Data
* * * *

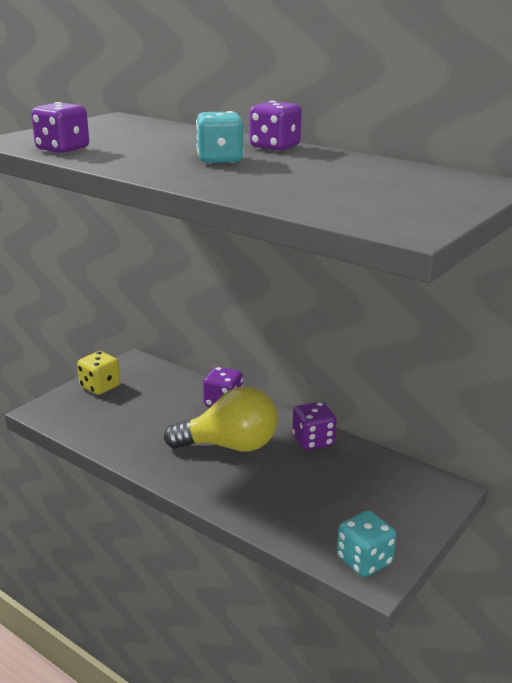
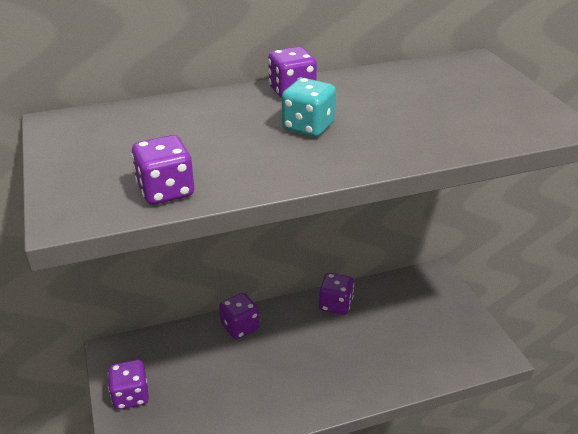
camera: 55 degrees left, 10 degrees up
(100, 387) = (131, 396): yellow dice -> purple dice
(230, 446) = (303, 352): yellow light bulb -> none
(364, 561) = (481, 351): turquoise dice -> none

* * * *

Task statement
What you return should be the full listing, unchanged, minus the pictures.

Written response
camera: 55 degrees left, 10 degrees up
(100, 387) = (131, 396): yellow dice -> purple dice
(230, 446) = (303, 352): yellow light bulb -> none
(364, 561) = (481, 351): turquoise dice -> none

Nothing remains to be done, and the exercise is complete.